- **INSTRUCTIONS FOR THE TASK**: Every record needs to be repeated exactly; its pictures do not.

- **Modification records**:

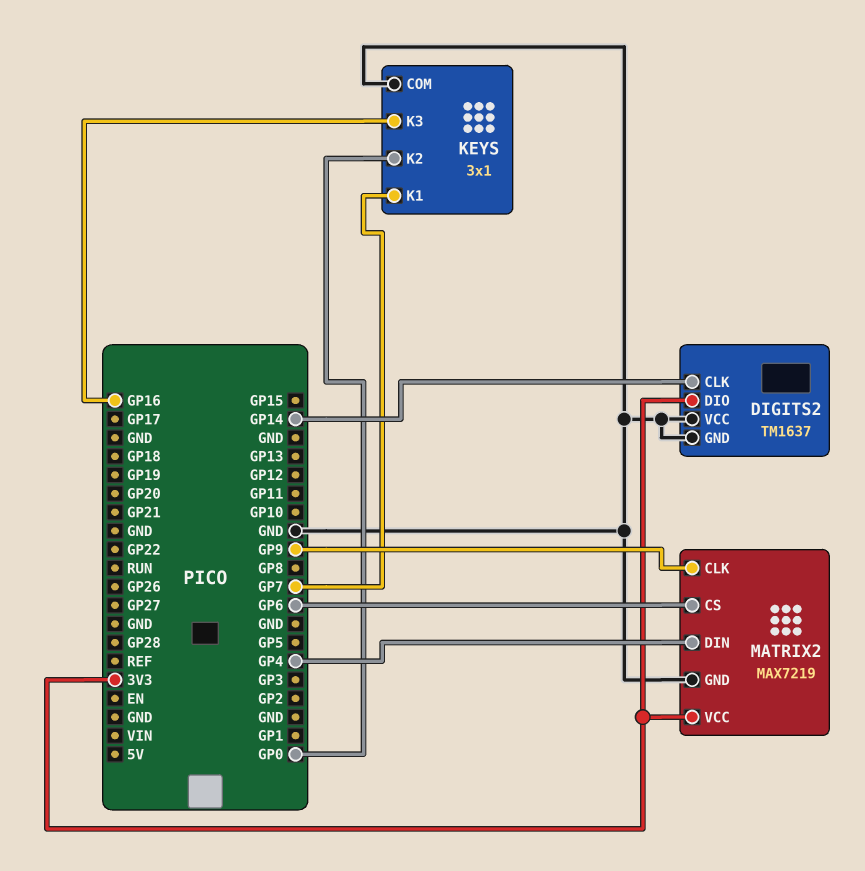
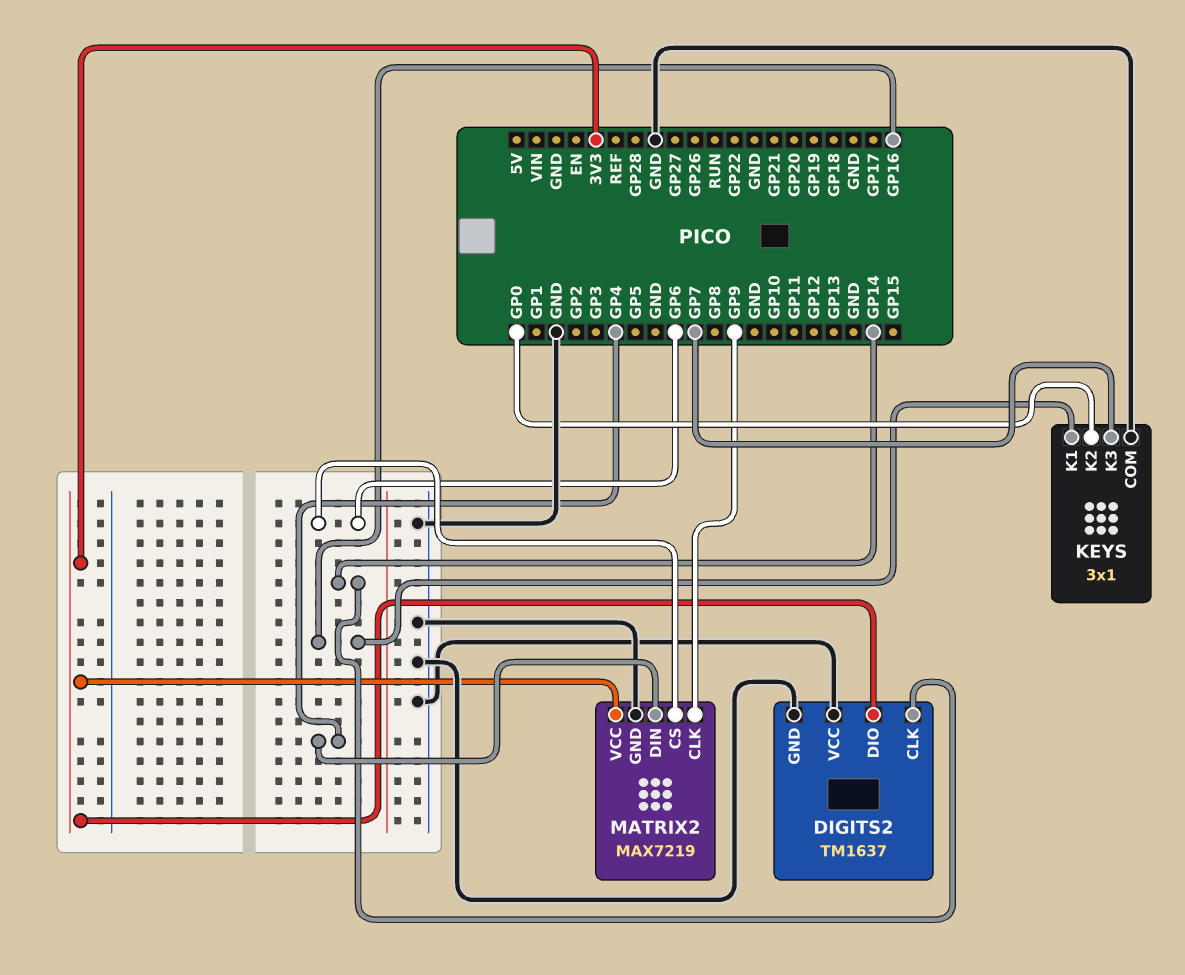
KEYS pin K1: GP7 -> GP16
KEYS pin K3: GP16 -> GP7

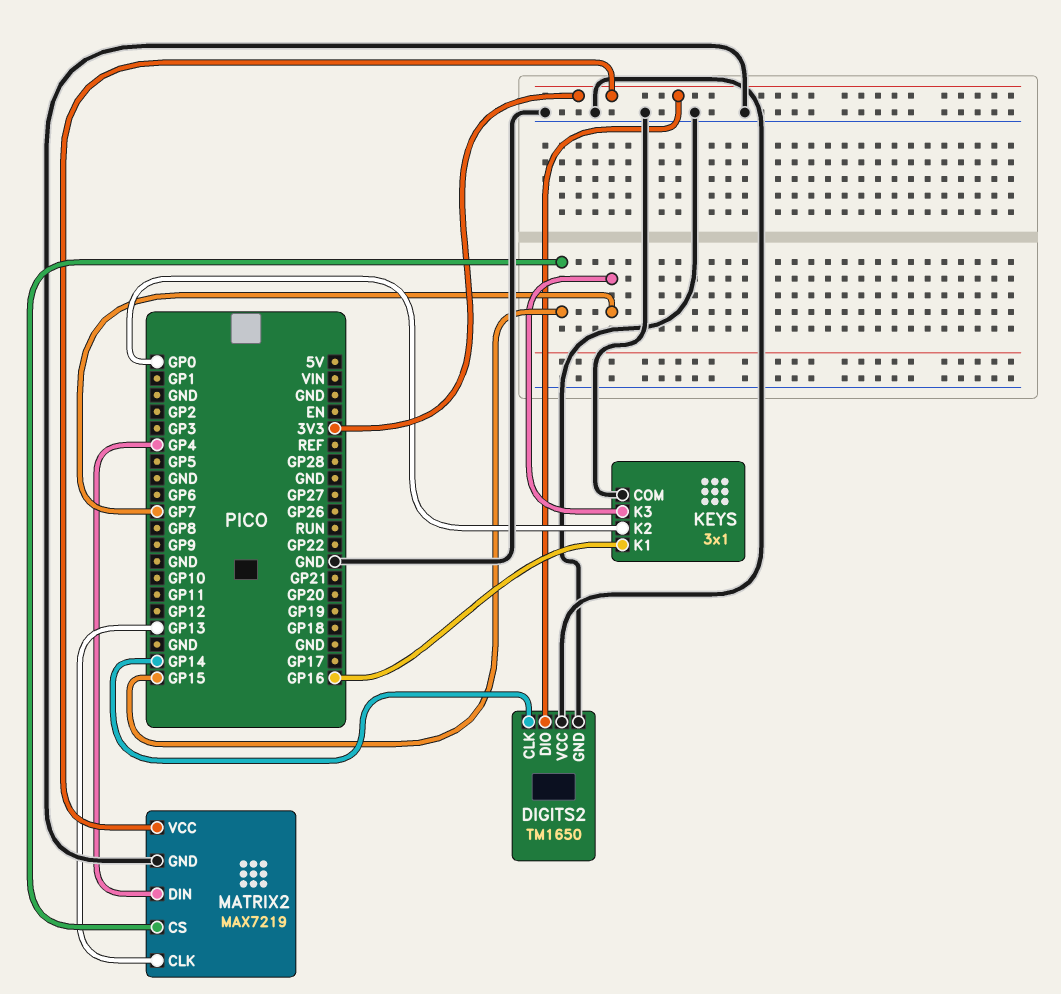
DIGITS2: TM1637 -> TM1650
MATRIX2 pin CLK: GP9 -> GP13
MATRIX2 pin CS: GP6 -> GP15

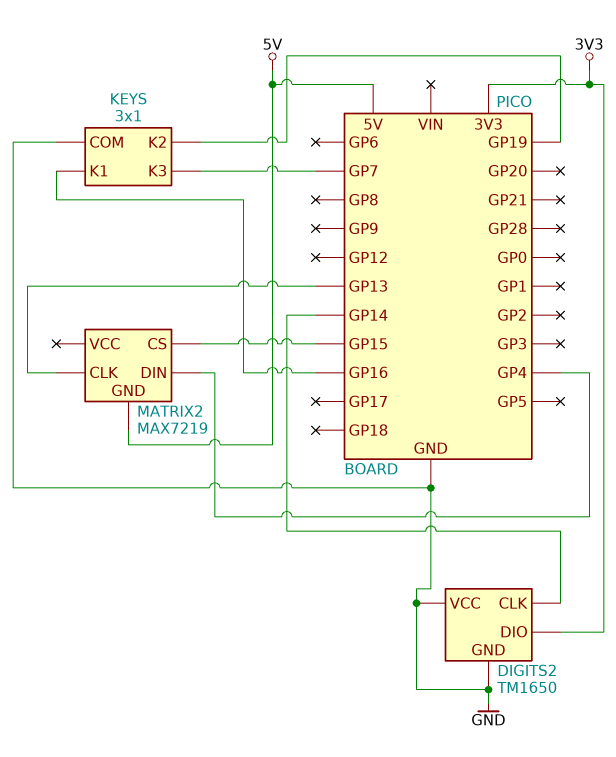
KEYS pin K2: GP0 -> GP19
MATRIX2 pin GND: GND -> 5V
MATRIX2 pin VCC: 3V3 -> none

- **EXERCISE RESPONSE**:
KEYS pin K1: GP7 -> GP16
KEYS pin K3: GP16 -> GP7

DIGITS2: TM1637 -> TM1650
MATRIX2 pin CLK: GP9 -> GP13
MATRIX2 pin CS: GP6 -> GP15

KEYS pin K2: GP0 -> GP19
MATRIX2 pin GND: GND -> 5V
MATRIX2 pin VCC: 3V3 -> none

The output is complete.